Start of Data

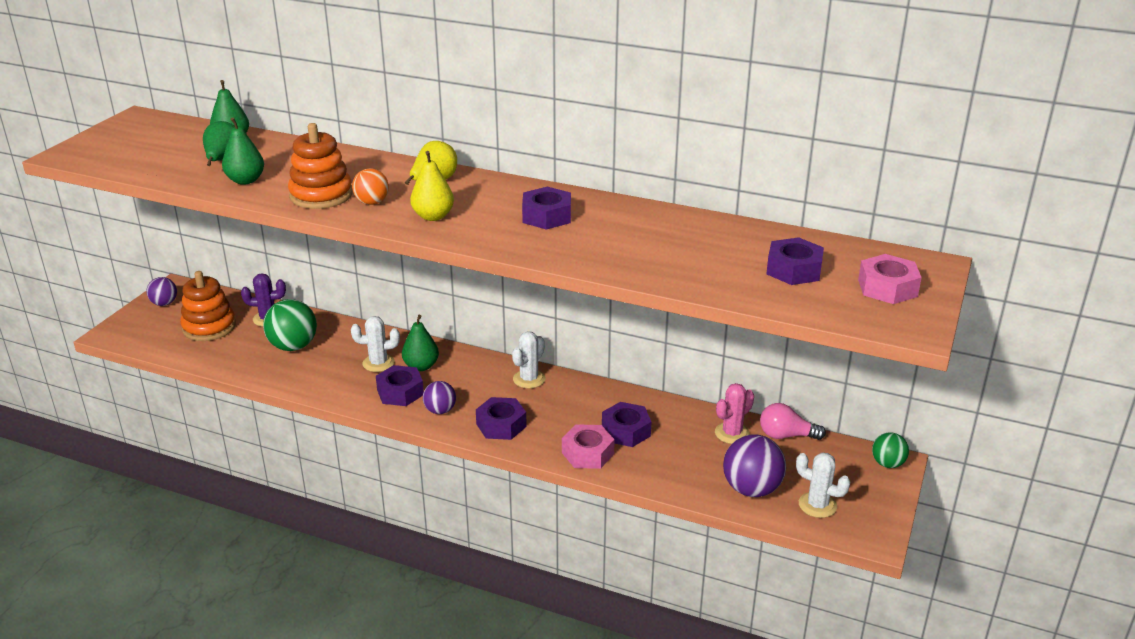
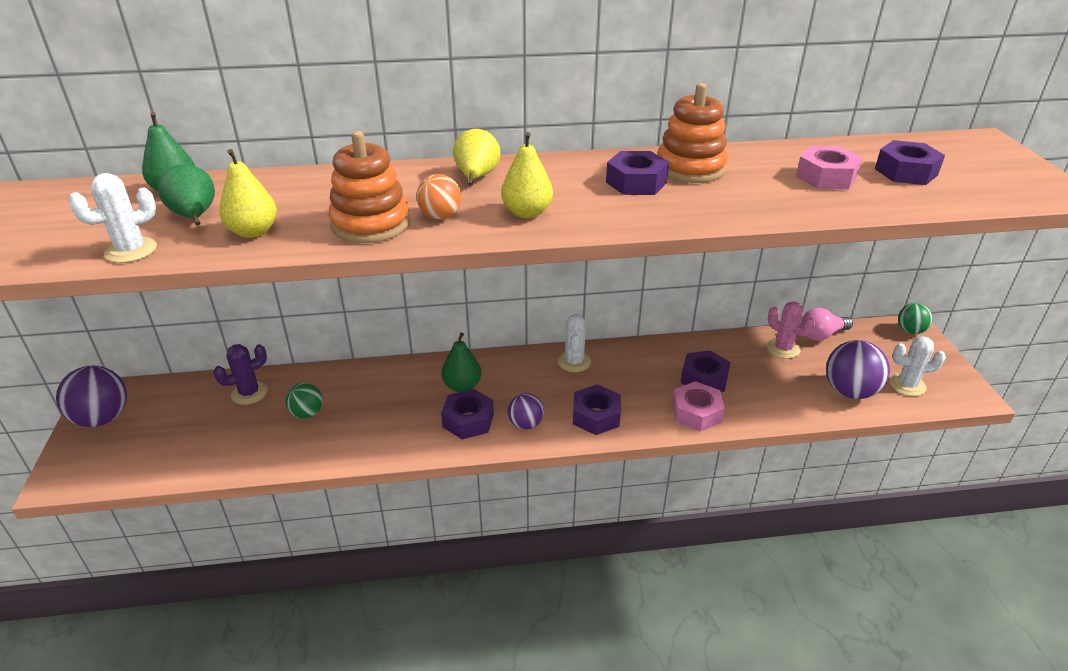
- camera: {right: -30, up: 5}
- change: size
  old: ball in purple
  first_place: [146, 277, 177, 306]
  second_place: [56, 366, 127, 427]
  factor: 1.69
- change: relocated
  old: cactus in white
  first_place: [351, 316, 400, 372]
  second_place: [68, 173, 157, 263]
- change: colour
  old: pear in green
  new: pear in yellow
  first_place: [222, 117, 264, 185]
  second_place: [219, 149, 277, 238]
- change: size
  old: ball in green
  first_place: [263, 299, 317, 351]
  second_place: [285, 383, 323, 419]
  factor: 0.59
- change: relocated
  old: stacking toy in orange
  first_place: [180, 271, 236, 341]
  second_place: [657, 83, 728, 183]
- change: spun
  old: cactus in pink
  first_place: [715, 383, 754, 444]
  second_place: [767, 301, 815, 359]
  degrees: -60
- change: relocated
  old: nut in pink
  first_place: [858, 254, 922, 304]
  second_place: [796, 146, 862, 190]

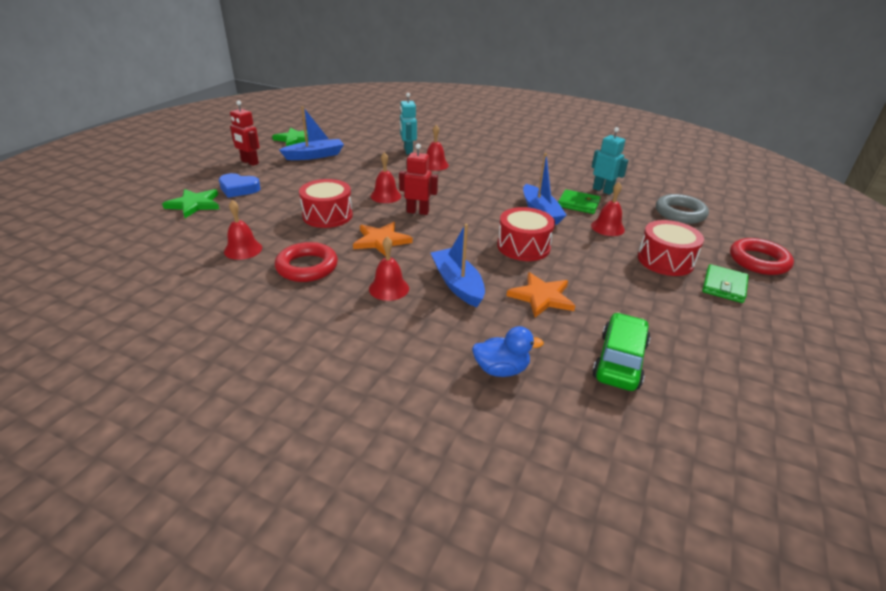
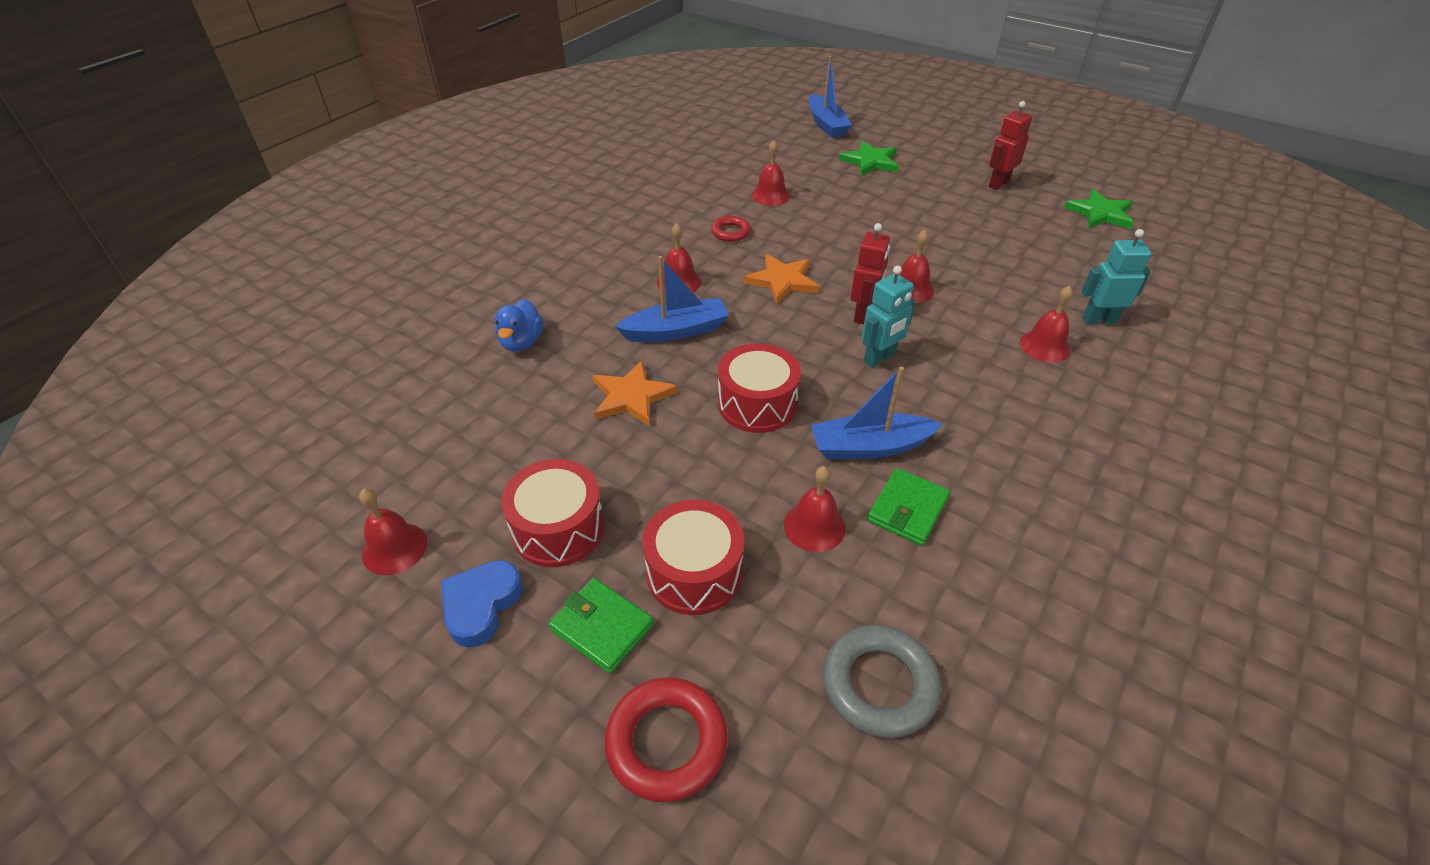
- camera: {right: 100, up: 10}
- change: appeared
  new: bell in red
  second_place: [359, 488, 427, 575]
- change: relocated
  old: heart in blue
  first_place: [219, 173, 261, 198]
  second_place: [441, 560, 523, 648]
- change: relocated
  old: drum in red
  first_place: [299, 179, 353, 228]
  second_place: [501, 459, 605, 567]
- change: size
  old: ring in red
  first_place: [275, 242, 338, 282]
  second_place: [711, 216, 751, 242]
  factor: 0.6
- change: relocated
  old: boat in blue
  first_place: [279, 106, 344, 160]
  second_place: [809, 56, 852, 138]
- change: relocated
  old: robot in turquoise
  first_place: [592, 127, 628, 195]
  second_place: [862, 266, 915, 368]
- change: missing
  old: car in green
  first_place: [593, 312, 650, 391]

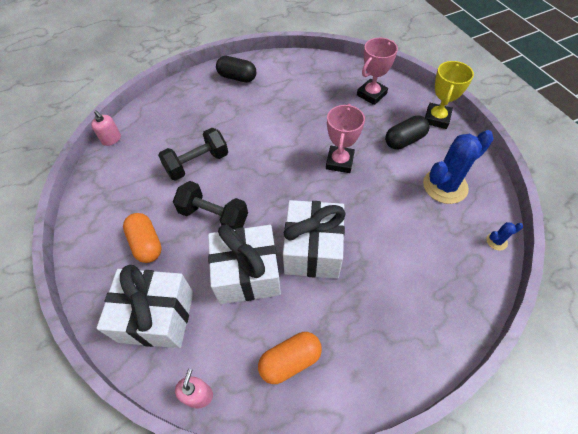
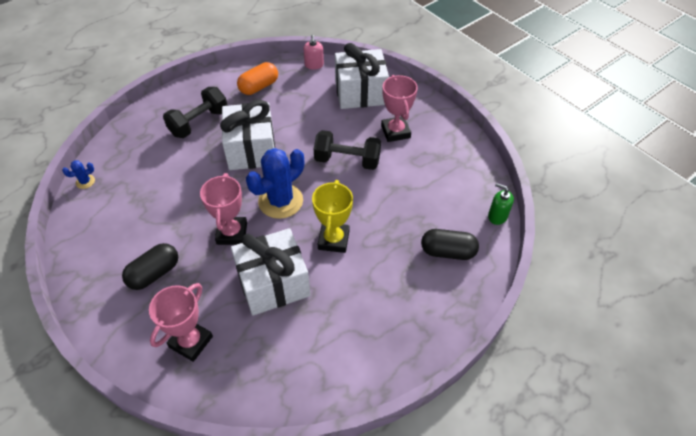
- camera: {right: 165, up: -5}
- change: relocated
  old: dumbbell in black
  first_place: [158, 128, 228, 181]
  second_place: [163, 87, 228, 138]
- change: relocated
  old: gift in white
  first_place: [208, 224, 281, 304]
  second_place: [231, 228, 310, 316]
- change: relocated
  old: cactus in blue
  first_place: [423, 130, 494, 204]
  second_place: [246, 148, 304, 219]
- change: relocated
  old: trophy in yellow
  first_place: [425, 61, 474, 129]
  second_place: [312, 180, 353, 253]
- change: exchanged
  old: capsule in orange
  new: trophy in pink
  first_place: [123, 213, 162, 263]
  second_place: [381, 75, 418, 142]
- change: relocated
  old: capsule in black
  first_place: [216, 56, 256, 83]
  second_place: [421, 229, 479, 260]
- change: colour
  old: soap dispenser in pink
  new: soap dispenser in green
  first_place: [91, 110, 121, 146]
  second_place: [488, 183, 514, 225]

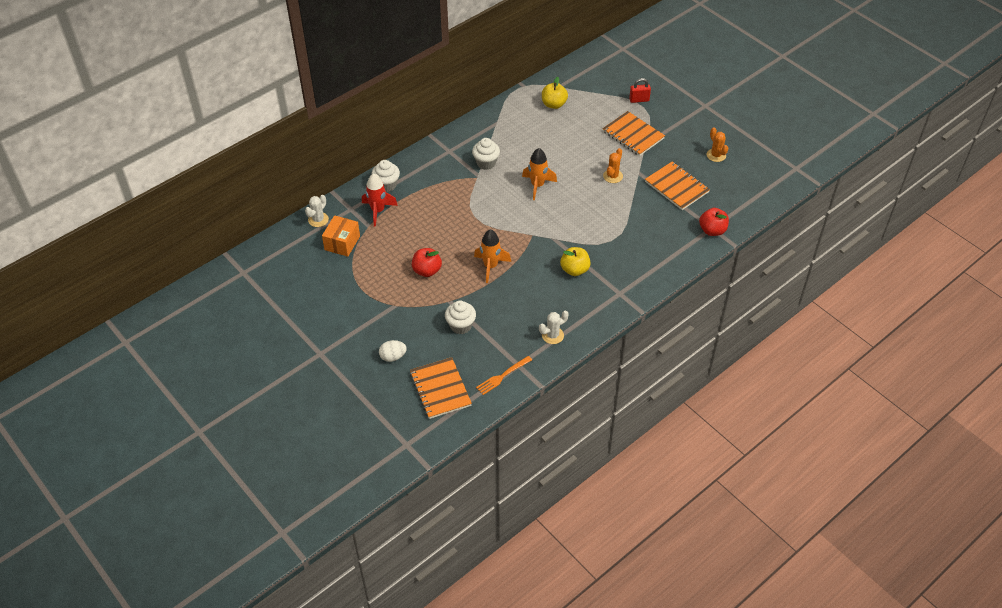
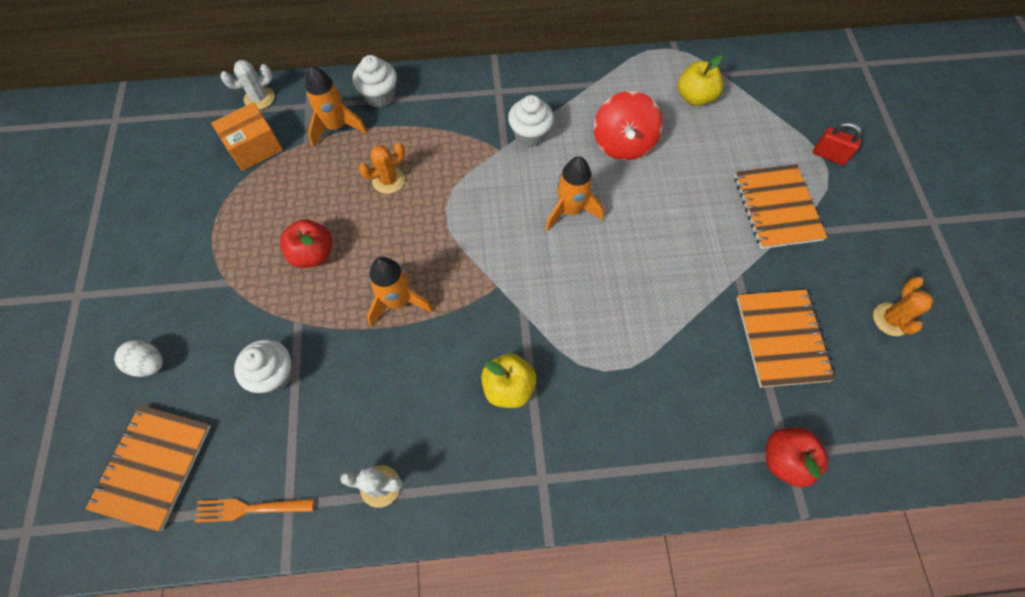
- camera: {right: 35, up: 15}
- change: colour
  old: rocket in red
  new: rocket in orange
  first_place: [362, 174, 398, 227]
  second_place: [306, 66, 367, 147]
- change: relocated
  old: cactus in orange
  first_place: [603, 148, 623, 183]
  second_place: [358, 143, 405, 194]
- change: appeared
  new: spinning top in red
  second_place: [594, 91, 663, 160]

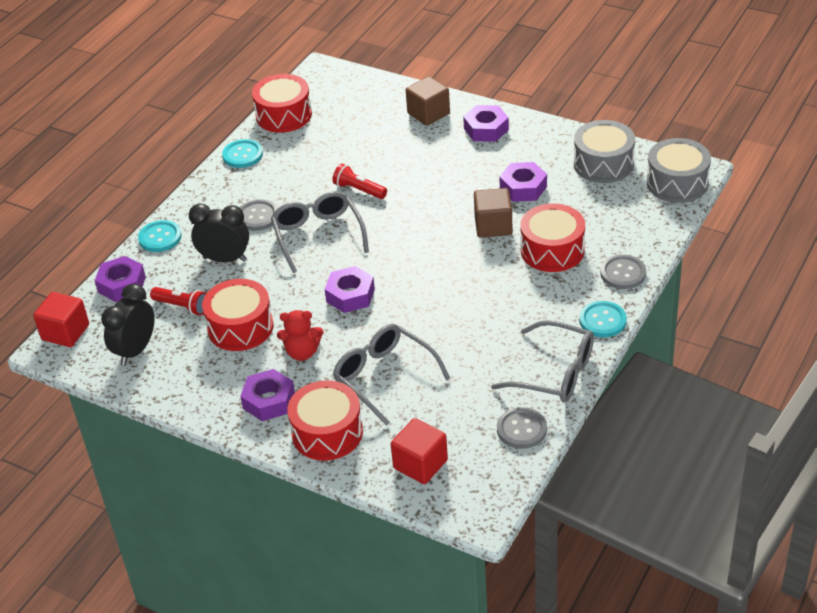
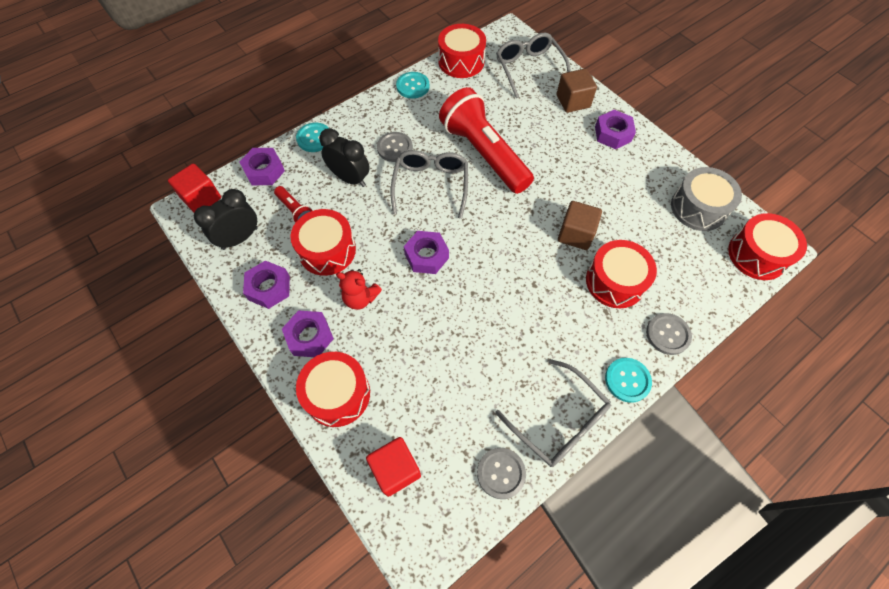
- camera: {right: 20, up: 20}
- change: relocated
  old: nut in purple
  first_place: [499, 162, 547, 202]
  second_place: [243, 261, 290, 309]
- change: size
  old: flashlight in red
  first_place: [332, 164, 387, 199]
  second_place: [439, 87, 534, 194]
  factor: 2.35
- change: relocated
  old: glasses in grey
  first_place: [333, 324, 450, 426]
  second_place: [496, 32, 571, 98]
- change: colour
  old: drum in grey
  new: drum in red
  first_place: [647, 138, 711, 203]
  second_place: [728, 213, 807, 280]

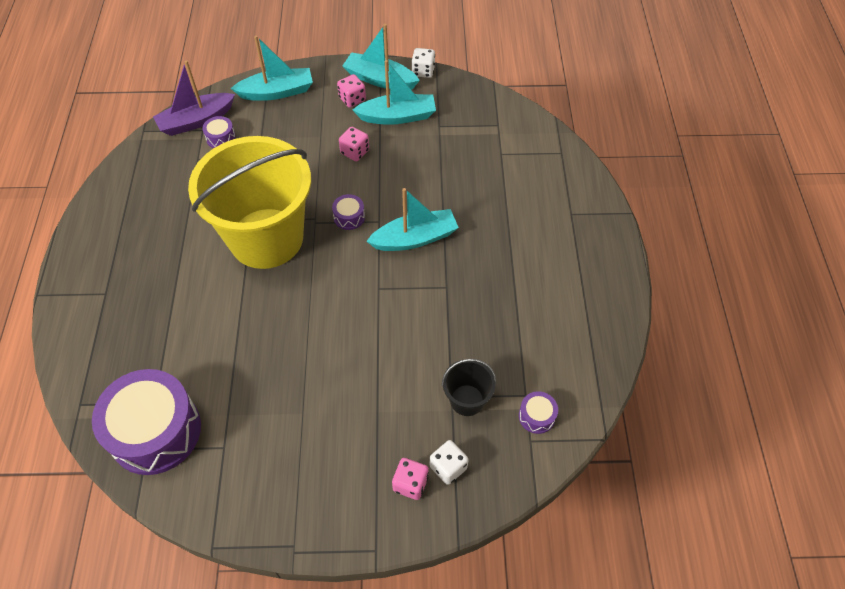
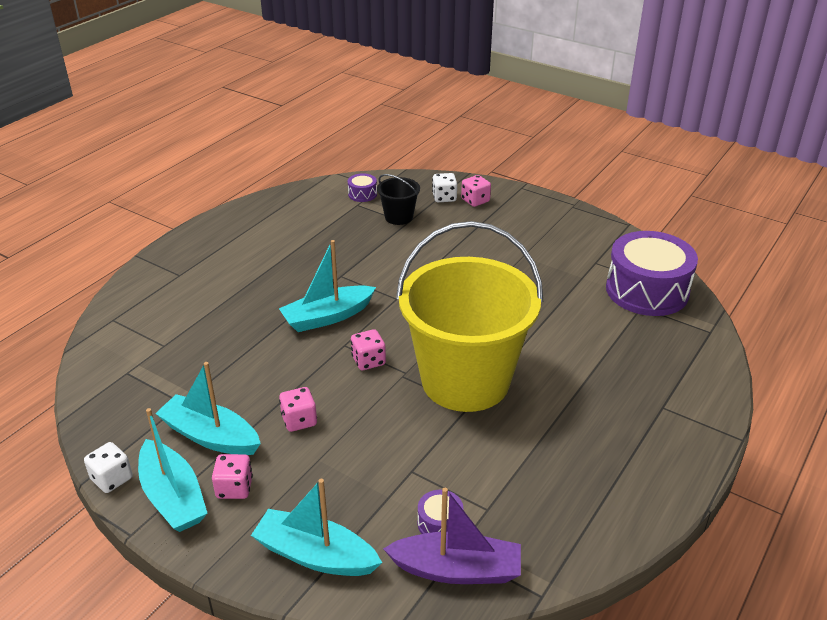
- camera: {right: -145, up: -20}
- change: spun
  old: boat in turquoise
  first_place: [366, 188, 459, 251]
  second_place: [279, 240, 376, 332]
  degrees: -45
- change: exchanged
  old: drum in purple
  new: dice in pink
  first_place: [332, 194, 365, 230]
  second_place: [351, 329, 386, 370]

End of Data

What the task asks :: In the reply, give again exactly the lines from the beginning of the entries above through the line with "new: pear in yellow"; pictures stay out.

Reply ::
- camera: {right: -30, up: 5}
- change: size
  old: ball in purple
  first_place: [146, 277, 177, 306]
  second_place: [56, 366, 127, 427]
  factor: 1.69
- change: relocated
  old: cactus in white
  first_place: [351, 316, 400, 372]
  second_place: [68, 173, 157, 263]
- change: colour
  old: pear in green
  new: pear in yellow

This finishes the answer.